*Task goal*. With the line containing "(821, 288) = (366, 110): orange" as the start and the line containing "(362, 205) = (613, 389): pink" as the end, transcribe that span of the entries below exactly, including both.

*Scene change data*.
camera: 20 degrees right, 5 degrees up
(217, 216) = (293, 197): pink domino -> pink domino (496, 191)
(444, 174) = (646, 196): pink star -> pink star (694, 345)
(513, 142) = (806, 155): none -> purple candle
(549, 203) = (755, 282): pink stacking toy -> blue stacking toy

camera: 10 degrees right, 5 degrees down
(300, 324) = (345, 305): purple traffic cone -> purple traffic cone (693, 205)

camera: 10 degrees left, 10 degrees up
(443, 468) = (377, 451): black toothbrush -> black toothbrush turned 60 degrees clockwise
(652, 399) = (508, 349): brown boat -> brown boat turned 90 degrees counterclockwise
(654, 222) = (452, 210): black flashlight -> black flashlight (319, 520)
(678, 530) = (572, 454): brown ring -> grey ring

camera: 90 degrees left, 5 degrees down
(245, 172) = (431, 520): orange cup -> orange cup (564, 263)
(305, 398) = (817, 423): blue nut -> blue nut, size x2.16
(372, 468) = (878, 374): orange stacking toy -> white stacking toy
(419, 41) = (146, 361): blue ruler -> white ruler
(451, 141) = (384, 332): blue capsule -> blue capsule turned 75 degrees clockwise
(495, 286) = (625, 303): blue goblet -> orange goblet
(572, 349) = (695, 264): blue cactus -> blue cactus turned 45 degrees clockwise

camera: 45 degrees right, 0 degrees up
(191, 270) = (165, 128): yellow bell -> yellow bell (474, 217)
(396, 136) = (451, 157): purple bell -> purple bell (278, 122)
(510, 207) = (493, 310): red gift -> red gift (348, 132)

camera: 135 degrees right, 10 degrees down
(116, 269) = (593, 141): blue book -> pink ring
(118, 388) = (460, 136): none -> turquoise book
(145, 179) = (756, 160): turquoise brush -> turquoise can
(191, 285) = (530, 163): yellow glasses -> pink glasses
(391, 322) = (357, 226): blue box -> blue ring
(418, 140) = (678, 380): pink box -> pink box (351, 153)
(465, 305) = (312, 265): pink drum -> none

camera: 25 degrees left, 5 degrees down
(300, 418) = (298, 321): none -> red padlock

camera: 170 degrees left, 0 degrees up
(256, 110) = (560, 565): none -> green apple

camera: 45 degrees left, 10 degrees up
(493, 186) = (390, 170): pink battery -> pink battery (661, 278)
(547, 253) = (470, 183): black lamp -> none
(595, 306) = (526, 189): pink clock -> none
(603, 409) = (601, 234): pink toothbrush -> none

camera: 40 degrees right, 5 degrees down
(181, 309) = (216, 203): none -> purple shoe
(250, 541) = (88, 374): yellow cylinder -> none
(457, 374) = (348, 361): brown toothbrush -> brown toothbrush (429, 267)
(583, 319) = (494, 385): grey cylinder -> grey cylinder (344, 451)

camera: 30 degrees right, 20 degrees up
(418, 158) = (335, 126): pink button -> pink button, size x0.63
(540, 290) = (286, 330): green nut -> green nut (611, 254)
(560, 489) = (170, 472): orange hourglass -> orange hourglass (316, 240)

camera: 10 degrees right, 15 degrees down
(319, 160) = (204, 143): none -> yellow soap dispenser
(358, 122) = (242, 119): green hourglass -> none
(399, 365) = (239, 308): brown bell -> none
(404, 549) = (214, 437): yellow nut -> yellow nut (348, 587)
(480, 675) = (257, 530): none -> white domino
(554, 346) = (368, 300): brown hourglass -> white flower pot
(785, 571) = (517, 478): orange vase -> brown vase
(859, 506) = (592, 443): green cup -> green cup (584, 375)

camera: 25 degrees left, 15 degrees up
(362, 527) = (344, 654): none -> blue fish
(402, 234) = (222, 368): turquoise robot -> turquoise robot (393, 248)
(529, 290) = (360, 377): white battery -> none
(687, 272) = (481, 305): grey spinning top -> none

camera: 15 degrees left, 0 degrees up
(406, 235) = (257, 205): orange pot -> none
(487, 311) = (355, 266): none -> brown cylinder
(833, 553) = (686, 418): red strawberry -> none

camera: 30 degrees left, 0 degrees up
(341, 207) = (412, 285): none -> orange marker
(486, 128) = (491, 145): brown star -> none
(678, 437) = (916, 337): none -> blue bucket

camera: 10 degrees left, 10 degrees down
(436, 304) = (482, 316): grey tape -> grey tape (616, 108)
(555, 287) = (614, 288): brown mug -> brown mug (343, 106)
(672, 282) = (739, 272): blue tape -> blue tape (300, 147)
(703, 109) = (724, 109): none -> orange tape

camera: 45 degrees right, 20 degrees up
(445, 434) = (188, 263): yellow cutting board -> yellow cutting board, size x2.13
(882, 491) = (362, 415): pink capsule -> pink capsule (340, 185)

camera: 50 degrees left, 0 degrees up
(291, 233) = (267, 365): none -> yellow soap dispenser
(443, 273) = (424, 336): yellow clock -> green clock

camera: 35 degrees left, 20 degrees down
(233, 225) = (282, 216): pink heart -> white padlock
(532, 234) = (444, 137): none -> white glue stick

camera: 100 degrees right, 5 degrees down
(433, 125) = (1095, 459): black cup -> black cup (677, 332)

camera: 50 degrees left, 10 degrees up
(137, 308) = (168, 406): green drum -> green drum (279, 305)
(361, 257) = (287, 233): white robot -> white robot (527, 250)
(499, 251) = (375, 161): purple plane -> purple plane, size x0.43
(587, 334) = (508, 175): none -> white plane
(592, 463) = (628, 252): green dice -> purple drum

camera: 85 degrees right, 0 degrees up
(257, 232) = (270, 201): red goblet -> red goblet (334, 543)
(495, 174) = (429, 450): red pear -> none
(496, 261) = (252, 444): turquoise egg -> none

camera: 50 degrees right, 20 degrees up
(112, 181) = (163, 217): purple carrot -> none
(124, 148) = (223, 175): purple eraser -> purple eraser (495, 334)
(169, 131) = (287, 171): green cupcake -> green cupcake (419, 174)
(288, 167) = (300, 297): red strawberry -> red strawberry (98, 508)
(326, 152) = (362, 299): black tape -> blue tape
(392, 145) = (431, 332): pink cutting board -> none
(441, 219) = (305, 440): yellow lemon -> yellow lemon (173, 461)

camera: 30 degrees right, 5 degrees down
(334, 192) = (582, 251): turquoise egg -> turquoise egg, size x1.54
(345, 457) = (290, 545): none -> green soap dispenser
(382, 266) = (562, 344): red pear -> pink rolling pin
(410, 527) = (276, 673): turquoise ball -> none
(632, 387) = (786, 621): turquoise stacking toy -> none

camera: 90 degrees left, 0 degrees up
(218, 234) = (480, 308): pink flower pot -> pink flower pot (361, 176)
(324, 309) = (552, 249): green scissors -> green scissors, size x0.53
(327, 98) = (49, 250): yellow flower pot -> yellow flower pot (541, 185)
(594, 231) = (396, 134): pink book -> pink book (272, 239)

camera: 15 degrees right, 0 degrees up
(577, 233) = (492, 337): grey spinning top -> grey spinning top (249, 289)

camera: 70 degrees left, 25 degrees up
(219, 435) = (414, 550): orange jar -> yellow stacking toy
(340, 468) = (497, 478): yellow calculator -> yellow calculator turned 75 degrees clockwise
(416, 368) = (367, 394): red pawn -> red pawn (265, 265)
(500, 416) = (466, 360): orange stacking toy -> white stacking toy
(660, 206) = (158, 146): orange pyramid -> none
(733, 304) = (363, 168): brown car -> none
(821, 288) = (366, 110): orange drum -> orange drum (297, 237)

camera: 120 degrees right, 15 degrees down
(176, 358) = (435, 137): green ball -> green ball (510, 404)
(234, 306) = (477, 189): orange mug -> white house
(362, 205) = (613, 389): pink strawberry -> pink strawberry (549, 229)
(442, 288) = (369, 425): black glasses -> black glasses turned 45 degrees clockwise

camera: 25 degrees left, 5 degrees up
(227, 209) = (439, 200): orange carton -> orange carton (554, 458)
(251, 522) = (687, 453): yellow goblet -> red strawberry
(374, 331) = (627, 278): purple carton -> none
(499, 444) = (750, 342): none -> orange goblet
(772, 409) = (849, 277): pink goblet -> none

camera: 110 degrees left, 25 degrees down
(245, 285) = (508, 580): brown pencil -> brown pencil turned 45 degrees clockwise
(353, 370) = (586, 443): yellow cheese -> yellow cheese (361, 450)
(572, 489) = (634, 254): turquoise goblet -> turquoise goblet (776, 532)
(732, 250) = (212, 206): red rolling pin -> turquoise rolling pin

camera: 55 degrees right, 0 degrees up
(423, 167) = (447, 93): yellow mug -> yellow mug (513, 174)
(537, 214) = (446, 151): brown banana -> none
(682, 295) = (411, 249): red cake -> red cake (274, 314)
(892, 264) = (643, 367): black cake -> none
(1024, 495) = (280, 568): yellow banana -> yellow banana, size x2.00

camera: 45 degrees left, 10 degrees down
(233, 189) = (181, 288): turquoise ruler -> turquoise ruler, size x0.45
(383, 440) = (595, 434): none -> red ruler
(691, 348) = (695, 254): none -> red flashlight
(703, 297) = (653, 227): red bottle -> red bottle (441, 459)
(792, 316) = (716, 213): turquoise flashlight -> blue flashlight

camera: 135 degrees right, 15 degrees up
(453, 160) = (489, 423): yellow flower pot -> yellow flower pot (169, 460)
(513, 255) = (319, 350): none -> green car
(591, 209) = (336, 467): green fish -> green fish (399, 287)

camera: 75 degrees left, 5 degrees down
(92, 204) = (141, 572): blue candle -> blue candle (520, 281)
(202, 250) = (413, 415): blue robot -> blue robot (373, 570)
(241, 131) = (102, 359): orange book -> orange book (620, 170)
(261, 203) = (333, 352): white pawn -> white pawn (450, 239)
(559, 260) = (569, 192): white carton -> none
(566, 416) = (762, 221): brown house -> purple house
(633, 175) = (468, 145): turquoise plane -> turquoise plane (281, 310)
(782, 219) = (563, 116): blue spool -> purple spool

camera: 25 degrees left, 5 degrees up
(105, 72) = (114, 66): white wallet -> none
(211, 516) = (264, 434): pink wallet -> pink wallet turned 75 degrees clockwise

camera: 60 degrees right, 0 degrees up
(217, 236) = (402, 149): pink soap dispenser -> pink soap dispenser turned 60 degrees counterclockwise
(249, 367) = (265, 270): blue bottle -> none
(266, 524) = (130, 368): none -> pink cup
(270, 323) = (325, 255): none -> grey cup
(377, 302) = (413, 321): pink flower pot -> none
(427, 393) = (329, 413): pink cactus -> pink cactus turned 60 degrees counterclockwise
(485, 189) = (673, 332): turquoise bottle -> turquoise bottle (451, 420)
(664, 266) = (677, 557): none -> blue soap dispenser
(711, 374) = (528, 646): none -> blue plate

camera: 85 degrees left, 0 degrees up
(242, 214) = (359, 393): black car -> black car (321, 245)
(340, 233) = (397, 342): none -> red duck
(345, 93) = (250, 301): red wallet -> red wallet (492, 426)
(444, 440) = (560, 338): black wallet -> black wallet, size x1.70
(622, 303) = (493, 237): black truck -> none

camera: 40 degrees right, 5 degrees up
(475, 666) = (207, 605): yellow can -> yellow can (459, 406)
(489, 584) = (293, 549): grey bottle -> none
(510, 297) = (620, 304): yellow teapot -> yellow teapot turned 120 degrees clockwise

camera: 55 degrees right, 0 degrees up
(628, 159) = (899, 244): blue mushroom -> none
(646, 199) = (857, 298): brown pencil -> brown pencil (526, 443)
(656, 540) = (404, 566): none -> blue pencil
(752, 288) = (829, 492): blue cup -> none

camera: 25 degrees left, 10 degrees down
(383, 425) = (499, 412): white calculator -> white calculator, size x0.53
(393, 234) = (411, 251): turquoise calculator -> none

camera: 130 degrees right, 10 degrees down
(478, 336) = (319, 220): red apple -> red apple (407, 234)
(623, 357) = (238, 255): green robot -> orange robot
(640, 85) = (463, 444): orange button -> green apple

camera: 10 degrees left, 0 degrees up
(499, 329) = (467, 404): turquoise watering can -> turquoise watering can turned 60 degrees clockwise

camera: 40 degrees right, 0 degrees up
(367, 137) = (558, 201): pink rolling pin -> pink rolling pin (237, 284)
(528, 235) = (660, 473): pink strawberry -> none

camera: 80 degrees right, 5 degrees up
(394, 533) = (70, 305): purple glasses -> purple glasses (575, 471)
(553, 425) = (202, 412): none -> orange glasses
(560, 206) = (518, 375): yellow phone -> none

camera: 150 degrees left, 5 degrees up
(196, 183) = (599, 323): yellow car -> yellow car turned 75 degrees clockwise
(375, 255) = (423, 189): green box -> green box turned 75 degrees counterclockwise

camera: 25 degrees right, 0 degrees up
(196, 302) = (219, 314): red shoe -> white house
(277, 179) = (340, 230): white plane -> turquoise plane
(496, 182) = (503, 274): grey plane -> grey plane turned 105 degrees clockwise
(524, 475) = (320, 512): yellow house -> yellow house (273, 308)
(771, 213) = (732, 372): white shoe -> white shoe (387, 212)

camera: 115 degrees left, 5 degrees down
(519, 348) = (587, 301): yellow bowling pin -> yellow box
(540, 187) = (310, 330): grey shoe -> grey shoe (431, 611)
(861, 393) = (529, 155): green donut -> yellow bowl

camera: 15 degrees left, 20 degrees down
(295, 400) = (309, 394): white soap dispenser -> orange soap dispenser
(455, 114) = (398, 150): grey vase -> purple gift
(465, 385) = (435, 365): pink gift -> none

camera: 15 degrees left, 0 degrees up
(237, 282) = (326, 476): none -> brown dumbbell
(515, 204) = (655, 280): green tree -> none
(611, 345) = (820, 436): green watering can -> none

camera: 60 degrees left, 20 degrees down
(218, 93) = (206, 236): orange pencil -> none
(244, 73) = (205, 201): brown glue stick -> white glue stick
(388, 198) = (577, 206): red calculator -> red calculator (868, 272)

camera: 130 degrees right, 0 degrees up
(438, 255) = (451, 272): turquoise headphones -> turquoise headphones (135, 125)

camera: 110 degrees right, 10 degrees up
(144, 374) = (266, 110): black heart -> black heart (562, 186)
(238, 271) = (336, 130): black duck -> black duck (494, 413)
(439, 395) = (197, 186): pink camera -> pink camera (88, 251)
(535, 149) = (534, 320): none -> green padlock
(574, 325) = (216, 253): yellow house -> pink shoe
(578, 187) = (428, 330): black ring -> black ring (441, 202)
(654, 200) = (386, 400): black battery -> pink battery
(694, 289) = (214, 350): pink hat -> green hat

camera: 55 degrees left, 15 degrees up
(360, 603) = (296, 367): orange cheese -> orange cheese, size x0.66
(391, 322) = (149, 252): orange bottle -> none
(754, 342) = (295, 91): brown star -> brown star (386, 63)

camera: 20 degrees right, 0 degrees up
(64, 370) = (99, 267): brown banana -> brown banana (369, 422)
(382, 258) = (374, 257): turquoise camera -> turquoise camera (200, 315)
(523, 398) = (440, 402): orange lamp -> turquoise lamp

*Exercise response*.
(821, 288) = (366, 110): orange drum -> orange drum (297, 237)

camera: 120 degrees right, 15 degrees down
(176, 358) = (435, 137): green ball -> green ball (510, 404)
(234, 306) = (477, 189): orange mug -> white house
(362, 205) = (613, 389): pink strawberry -> pink strawberry (549, 229)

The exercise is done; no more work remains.